→ Before-and-after change records
__________________________________________________

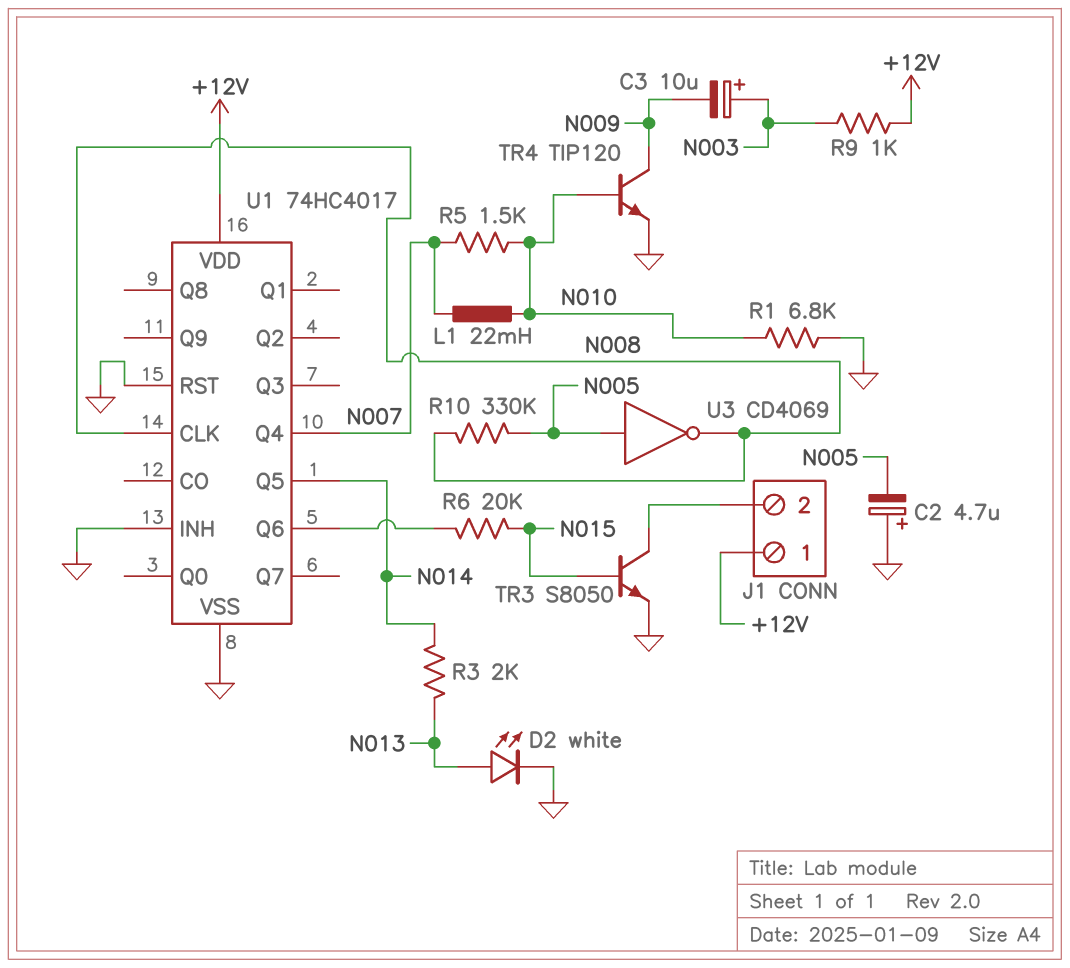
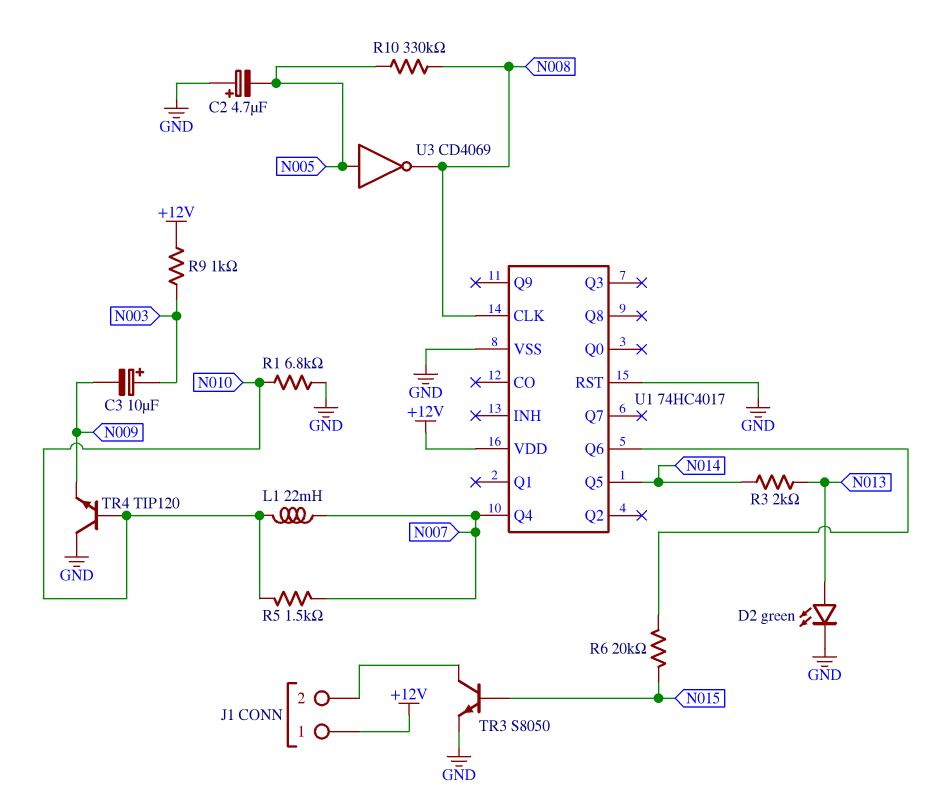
D2: LED white (A N013, K GND) -> LED green (A N013, K GND)
TR4: NPN TIP120 (B N010, C N009, E GND) -> NPN TIP120 (B N010, C GND, E N009)
U1 pin INH: GND -> none

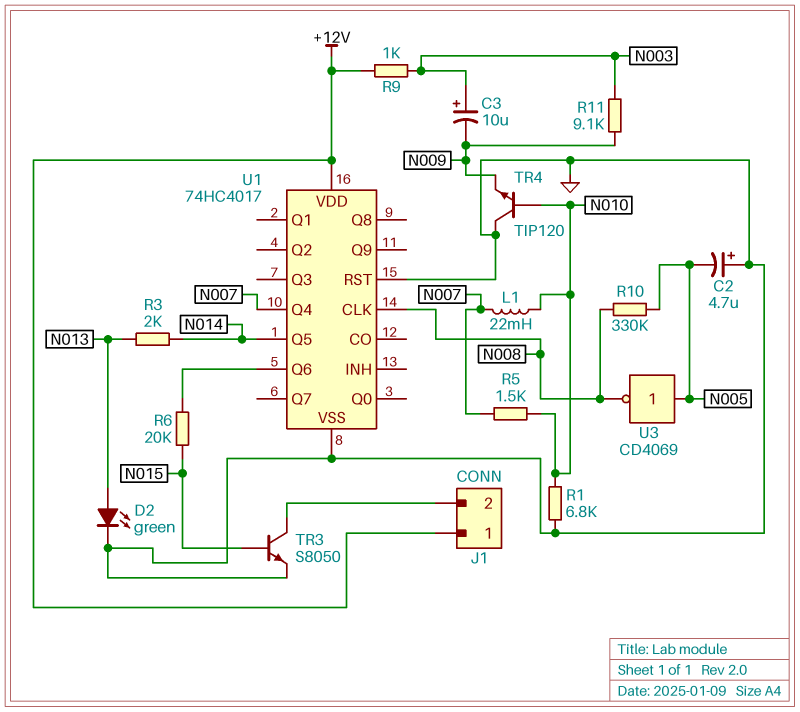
R11: none -> 9.1k (N003, N009)

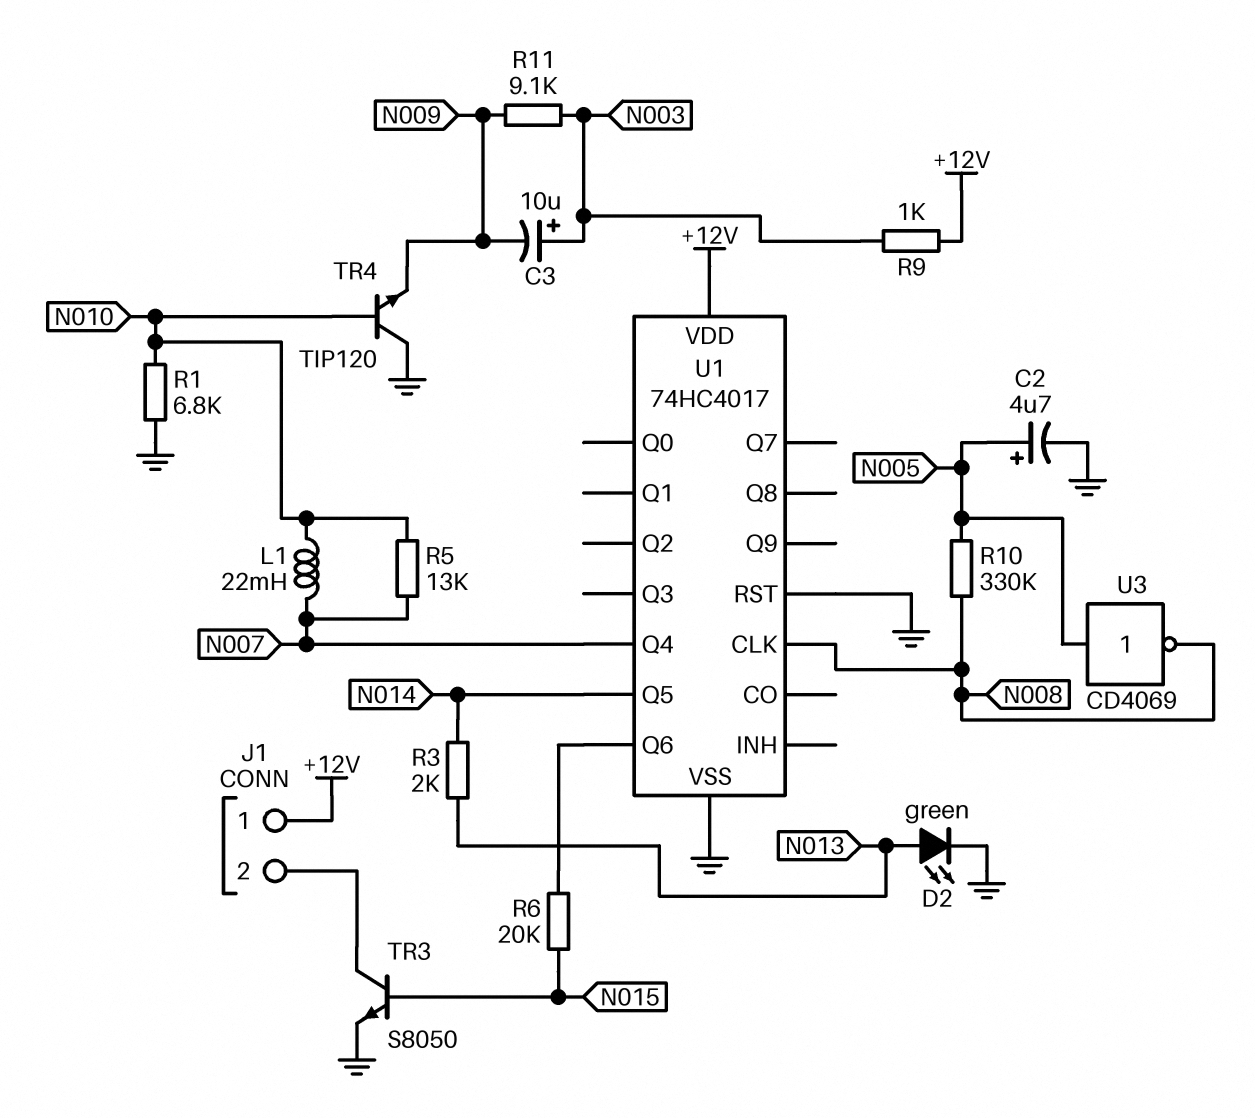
C2: 4.7uF (plus GND, minus N005) -> 4.7uF (plus N005, minus GND)
R5: 1.5k (N007, N010) -> 13k (N007, N010)

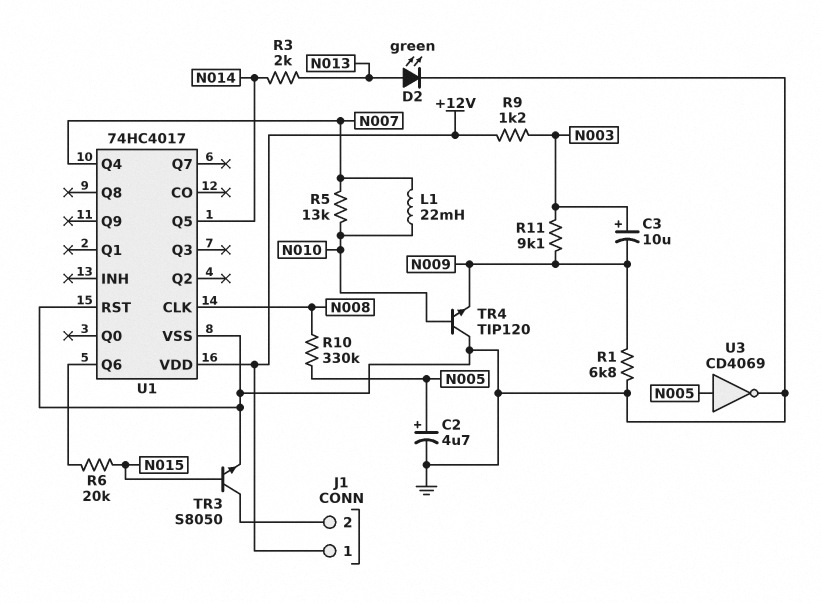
R1: 6.8k (GND, N010) -> 6.8k (GND, N009)
R9: 1k (+12V, N003) -> 1.2k (+12V, N003)
U3: NOT CD4069 (in N005, out N008) -> NOT CD4069 (in N005, out GND)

__________________________________________________

Please print the data above once more, exactly as it appears, with no pictures.

→ Response for this exercise
D2: LED white (A N013, K GND) -> LED green (A N013, K GND)
TR4: NPN TIP120 (B N010, C N009, E GND) -> NPN TIP120 (B N010, C GND, E N009)
U1 pin INH: GND -> none

R11: none -> 9.1k (N003, N009)

C2: 4.7uF (plus GND, minus N005) -> 4.7uF (plus N005, minus GND)
R5: 1.5k (N007, N010) -> 13k (N007, N010)

R1: 6.8k (GND, N010) -> 6.8k (GND, N009)
R9: 1k (+12V, N003) -> 1.2k (+12V, N003)
U3: NOT CD4069 (in N005, out N008) -> NOT CD4069 (in N005, out GND)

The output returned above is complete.